**EXERCISE DATA:**
>>>>
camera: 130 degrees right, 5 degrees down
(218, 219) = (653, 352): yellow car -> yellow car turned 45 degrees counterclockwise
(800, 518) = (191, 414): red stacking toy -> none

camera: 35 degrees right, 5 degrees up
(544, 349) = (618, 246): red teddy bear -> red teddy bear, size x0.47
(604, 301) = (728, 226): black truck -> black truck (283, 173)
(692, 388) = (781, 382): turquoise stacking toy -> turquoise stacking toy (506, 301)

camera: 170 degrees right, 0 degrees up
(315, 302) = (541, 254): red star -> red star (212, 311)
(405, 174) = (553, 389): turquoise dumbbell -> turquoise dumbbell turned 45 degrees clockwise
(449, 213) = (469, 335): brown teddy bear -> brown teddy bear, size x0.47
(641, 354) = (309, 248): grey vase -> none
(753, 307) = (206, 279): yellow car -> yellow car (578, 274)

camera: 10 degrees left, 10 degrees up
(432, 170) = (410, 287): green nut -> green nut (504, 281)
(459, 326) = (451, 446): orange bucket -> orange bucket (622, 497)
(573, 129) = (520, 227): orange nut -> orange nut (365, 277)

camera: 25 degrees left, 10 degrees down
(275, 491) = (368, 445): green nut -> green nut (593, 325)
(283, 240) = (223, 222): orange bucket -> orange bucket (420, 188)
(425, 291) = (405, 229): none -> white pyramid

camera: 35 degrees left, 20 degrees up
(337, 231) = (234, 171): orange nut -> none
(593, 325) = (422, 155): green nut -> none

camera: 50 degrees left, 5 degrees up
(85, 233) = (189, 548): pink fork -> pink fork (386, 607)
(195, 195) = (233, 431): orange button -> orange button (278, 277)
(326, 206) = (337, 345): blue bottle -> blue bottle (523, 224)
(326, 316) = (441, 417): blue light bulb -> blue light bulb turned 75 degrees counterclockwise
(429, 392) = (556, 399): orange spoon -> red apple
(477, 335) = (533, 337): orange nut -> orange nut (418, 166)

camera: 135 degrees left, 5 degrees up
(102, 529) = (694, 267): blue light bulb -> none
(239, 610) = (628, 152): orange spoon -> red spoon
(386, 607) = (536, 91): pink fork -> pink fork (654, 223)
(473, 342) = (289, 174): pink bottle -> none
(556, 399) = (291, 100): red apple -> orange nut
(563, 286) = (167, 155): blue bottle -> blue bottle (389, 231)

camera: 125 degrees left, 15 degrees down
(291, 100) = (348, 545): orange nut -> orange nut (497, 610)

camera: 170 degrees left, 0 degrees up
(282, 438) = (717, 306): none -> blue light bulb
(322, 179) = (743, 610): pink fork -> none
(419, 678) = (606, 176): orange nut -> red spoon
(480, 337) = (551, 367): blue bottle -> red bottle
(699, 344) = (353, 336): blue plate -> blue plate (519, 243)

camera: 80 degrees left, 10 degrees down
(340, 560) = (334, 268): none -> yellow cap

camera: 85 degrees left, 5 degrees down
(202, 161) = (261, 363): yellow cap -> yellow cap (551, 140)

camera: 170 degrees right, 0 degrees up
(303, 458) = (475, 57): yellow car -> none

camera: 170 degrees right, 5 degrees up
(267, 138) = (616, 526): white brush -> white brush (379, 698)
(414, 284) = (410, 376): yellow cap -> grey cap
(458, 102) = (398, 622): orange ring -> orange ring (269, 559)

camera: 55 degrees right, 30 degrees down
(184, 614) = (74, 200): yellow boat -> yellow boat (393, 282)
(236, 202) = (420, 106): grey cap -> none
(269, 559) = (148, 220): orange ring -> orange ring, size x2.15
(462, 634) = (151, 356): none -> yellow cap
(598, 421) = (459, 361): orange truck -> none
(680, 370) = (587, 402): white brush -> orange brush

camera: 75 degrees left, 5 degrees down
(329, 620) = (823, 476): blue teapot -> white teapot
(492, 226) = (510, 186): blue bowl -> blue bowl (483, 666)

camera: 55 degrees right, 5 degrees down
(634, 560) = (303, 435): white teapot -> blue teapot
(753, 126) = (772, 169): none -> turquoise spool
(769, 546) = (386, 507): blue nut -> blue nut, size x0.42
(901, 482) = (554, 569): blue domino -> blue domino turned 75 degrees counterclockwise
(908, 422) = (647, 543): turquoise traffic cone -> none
<<<<
**WHAT TO DO:**
Type out all of the records again, exactly.

**ANSWER SECTION:**
camera: 130 degrees right, 5 degrees down
(218, 219) = (653, 352): yellow car -> yellow car turned 45 degrees counterclockwise
(800, 518) = (191, 414): red stacking toy -> none

camera: 35 degrees right, 5 degrees up
(544, 349) = (618, 246): red teddy bear -> red teddy bear, size x0.47
(604, 301) = (728, 226): black truck -> black truck (283, 173)
(692, 388) = (781, 382): turquoise stacking toy -> turquoise stacking toy (506, 301)

camera: 170 degrees right, 0 degrees up
(315, 302) = (541, 254): red star -> red star (212, 311)
(405, 174) = (553, 389): turquoise dumbbell -> turquoise dumbbell turned 45 degrees clockwise
(449, 213) = (469, 335): brown teddy bear -> brown teddy bear, size x0.47
(641, 354) = (309, 248): grey vase -> none
(753, 307) = (206, 279): yellow car -> yellow car (578, 274)

camera: 10 degrees left, 10 degrees up
(432, 170) = (410, 287): green nut -> green nut (504, 281)
(459, 326) = (451, 446): orange bucket -> orange bucket (622, 497)
(573, 129) = (520, 227): orange nut -> orange nut (365, 277)

camera: 25 degrees left, 10 degrees down
(275, 491) = (368, 445): green nut -> green nut (593, 325)
(283, 240) = (223, 222): orange bucket -> orange bucket (420, 188)
(425, 291) = (405, 229): none -> white pyramid

camera: 35 degrees left, 20 degrees up
(337, 231) = (234, 171): orange nut -> none
(593, 325) = (422, 155): green nut -> none

camera: 50 degrees left, 5 degrees up
(85, 233) = (189, 548): pink fork -> pink fork (386, 607)
(195, 195) = (233, 431): orange button -> orange button (278, 277)
(326, 206) = (337, 345): blue bottle -> blue bottle (523, 224)
(326, 316) = (441, 417): blue light bulb -> blue light bulb turned 75 degrees counterclockwise
(429, 392) = (556, 399): orange spoon -> red apple
(477, 335) = (533, 337): orange nut -> orange nut (418, 166)

camera: 135 degrees left, 5 degrees up
(102, 529) = (694, 267): blue light bulb -> none
(239, 610) = (628, 152): orange spoon -> red spoon
(386, 607) = (536, 91): pink fork -> pink fork (654, 223)
(473, 342) = (289, 174): pink bottle -> none
(556, 399) = (291, 100): red apple -> orange nut
(563, 286) = (167, 155): blue bottle -> blue bottle (389, 231)

camera: 125 degrees left, 15 degrees down
(291, 100) = (348, 545): orange nut -> orange nut (497, 610)

camera: 170 degrees left, 0 degrees up
(282, 438) = (717, 306): none -> blue light bulb
(322, 179) = (743, 610): pink fork -> none
(419, 678) = (606, 176): orange nut -> red spoon
(480, 337) = (551, 367): blue bottle -> red bottle
(699, 344) = (353, 336): blue plate -> blue plate (519, 243)

camera: 80 degrees left, 10 degrees down
(340, 560) = (334, 268): none -> yellow cap

camera: 85 degrees left, 5 degrees down
(202, 161) = (261, 363): yellow cap -> yellow cap (551, 140)

camera: 170 degrees right, 0 degrees up
(303, 458) = (475, 57): yellow car -> none

camera: 170 degrees right, 5 degrees up
(267, 138) = (616, 526): white brush -> white brush (379, 698)
(414, 284) = (410, 376): yellow cap -> grey cap
(458, 102) = (398, 622): orange ring -> orange ring (269, 559)

camera: 55 degrees right, 30 degrees down
(184, 614) = (74, 200): yellow boat -> yellow boat (393, 282)
(236, 202) = (420, 106): grey cap -> none
(269, 559) = (148, 220): orange ring -> orange ring, size x2.15
(462, 634) = (151, 356): none -> yellow cap
(598, 421) = (459, 361): orange truck -> none
(680, 370) = (587, 402): white brush -> orange brush

camera: 75 degrees left, 5 degrees down
(329, 620) = (823, 476): blue teapot -> white teapot
(492, 226) = (510, 186): blue bowl -> blue bowl (483, 666)

camera: 55 degrees right, 5 degrees down
(634, 560) = (303, 435): white teapot -> blue teapot
(753, 126) = (772, 169): none -> turquoise spool
(769, 546) = (386, 507): blue nut -> blue nut, size x0.42
(901, 482) = (554, 569): blue domino -> blue domino turned 75 degrees counterclockwise
(908, 422) = (647, 543): turquoise traffic cone -> none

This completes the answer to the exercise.